● **Work instructions**: Please return every line of the records below that holds the word "yellow".

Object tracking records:

******************************

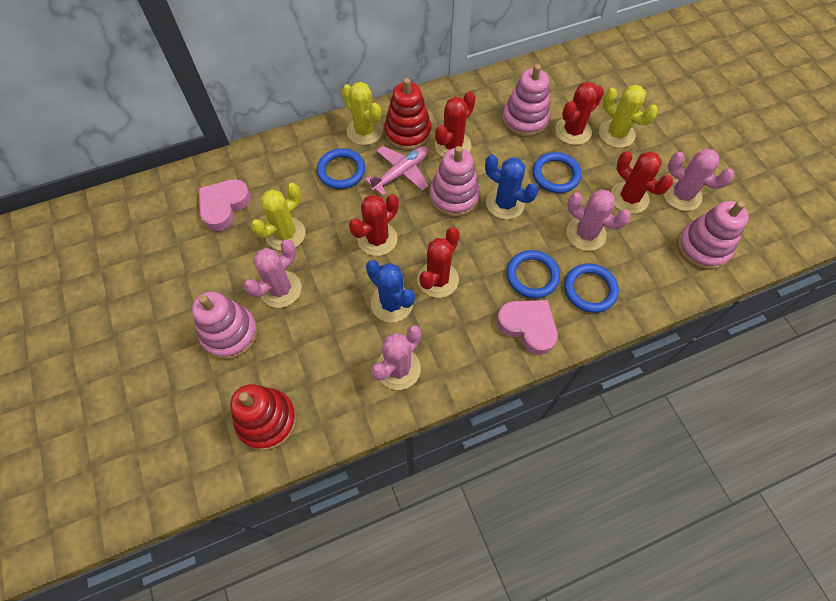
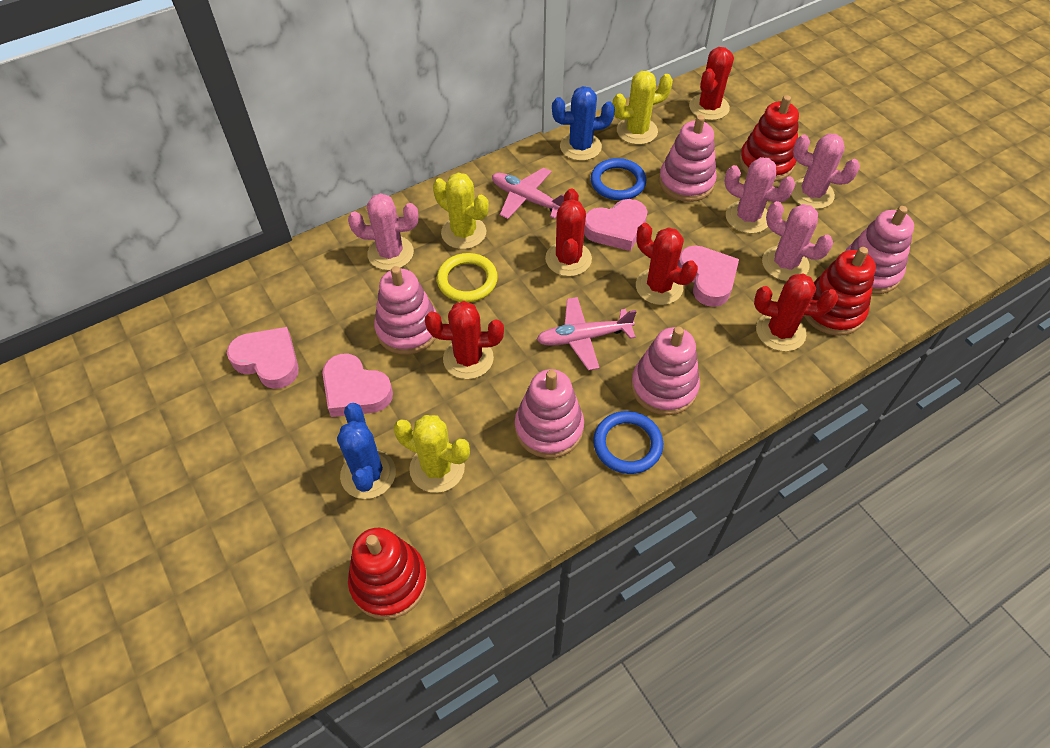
blue ring: 4 -> 2
pink heart: 2 -> 4
pink plane: 1 -> 2
pink stacking toy: 4 -> 5
red stacking toy: 2 -> 3
yellow ring: 0 -> 1

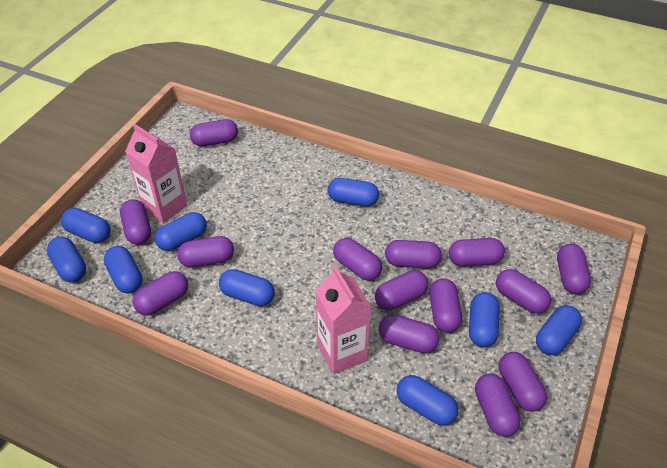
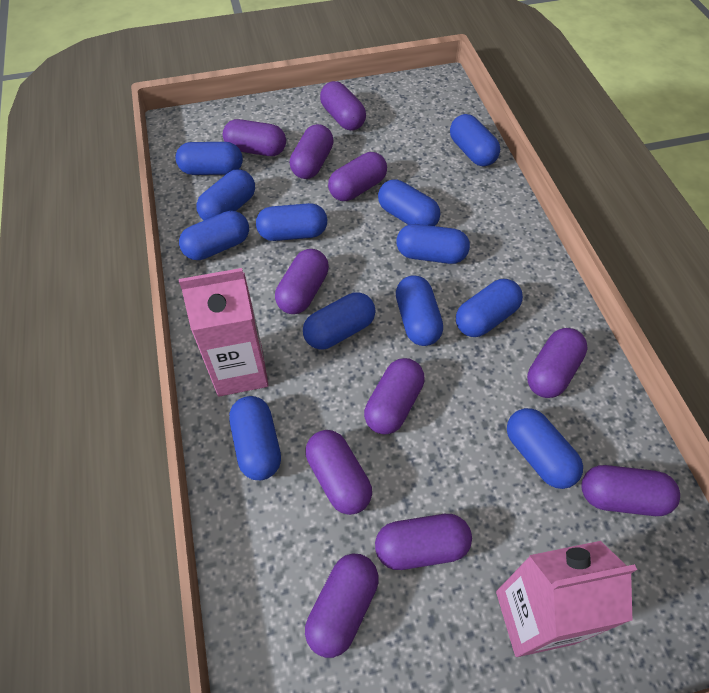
blue capsule: 9 -> 12
purple capsule: 14 -> 11

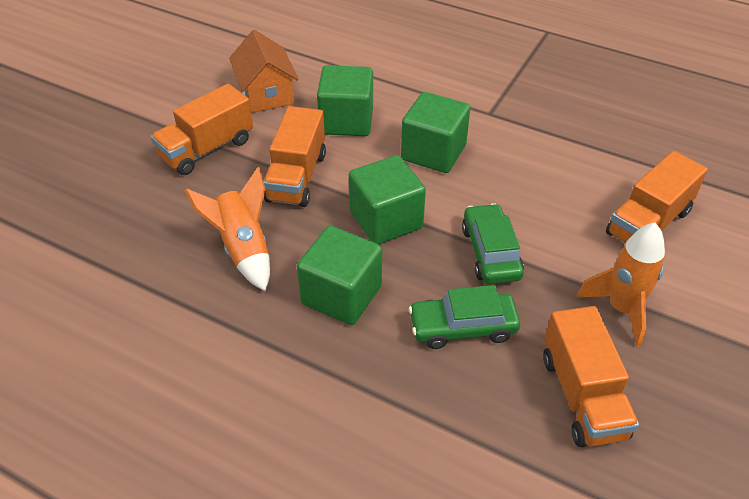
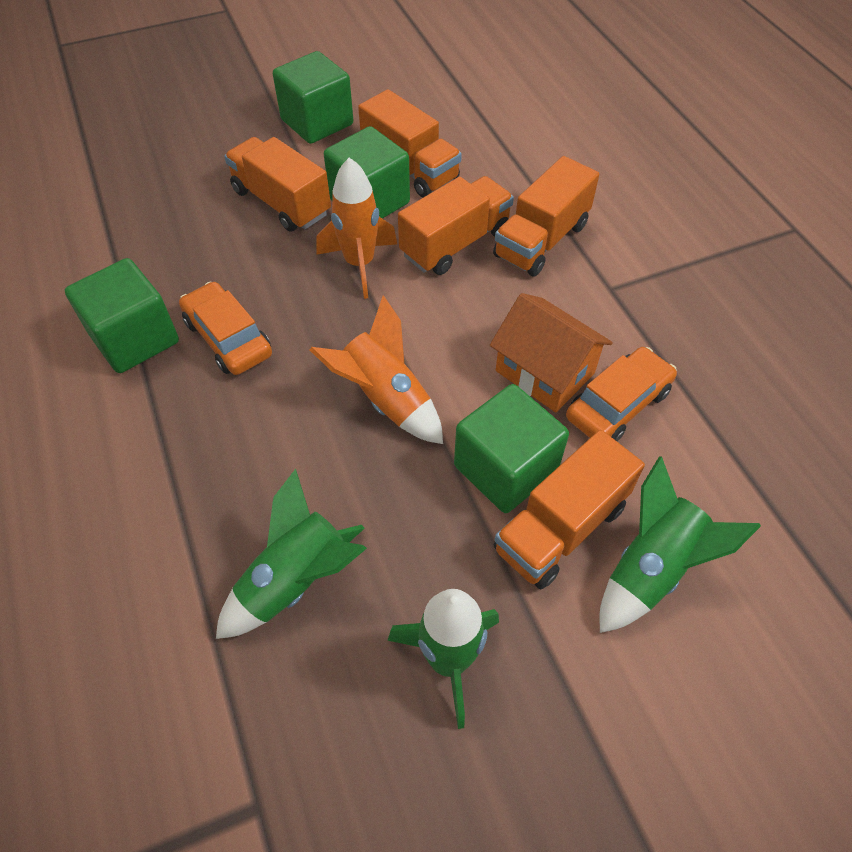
green car: 2 -> 0
green rocket: 0 -> 3
orange car: 0 -> 2
orange truck: 4 -> 5

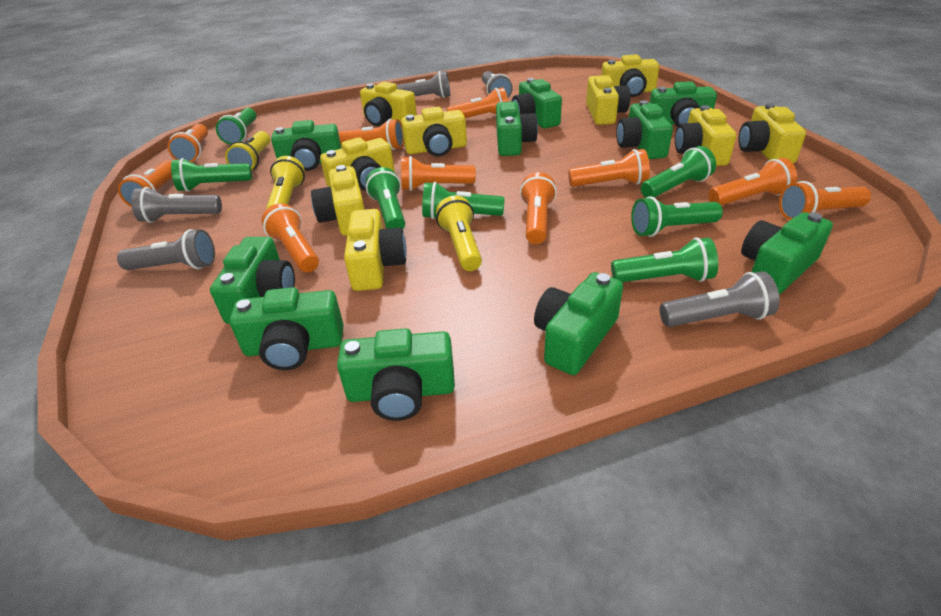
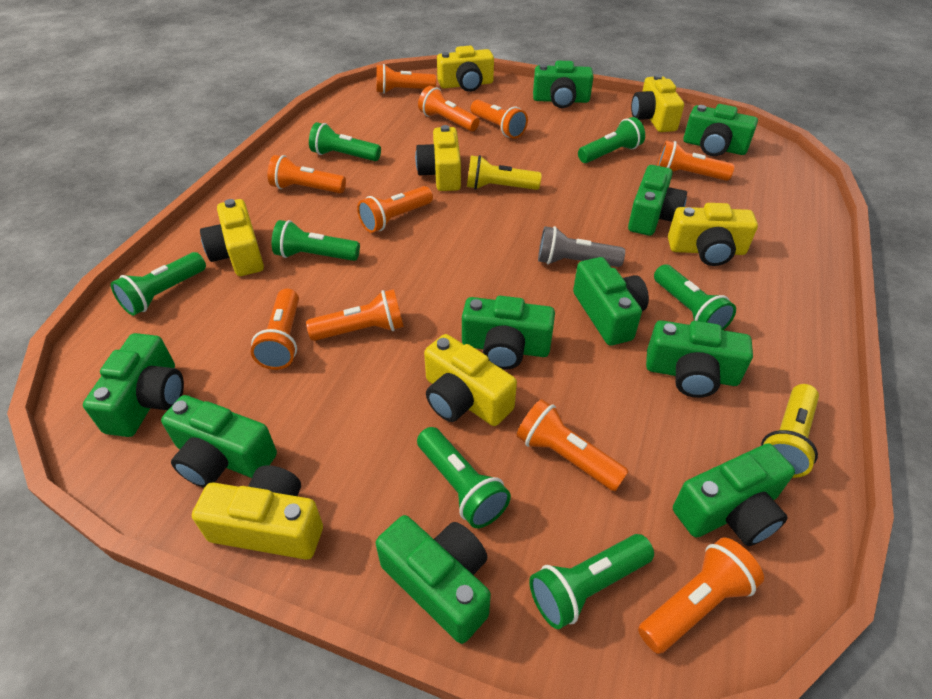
grey flashlight: 5 -> 1
yellow camera: 9 -> 7
yellow flashlight: 3 -> 2

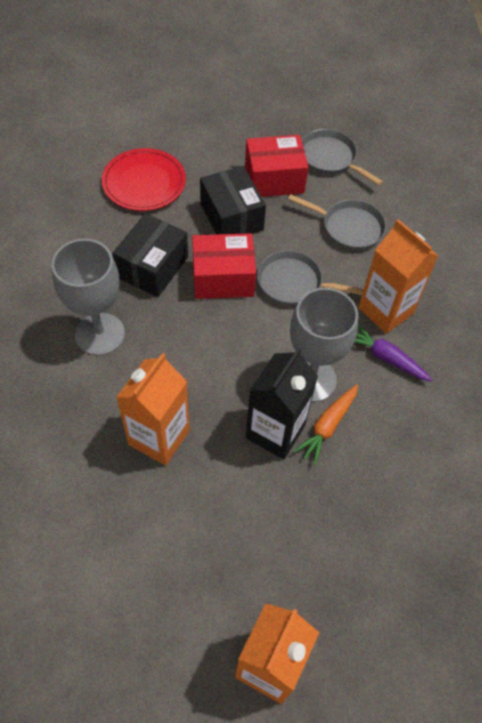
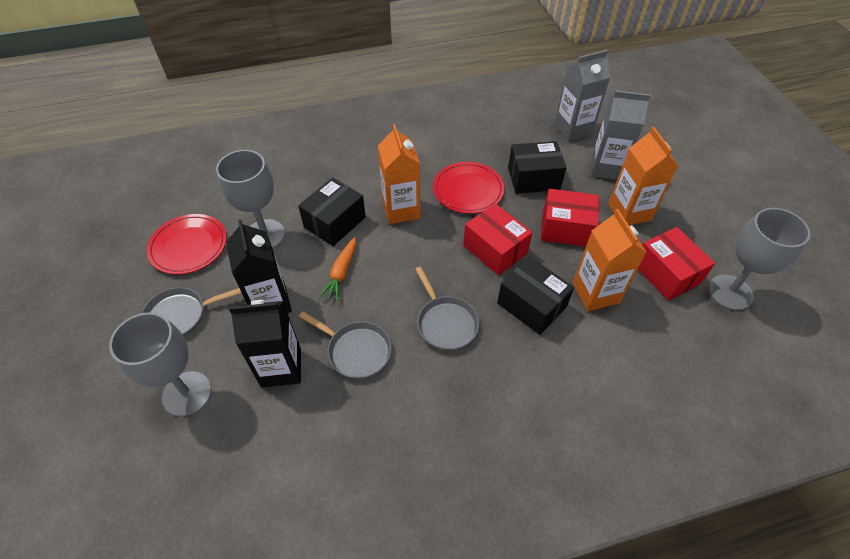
black box: 2 -> 3
black carton: 1 -> 2
grey carton: 0 -> 2
grey goblet: 2 -> 3
purple carrot: 1 -> 0
red box: 2 -> 3
red plate: 1 -> 2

******************************

● **Reply**:
yellow ring: 0 -> 1
yellow camera: 9 -> 7
yellow flashlight: 3 -> 2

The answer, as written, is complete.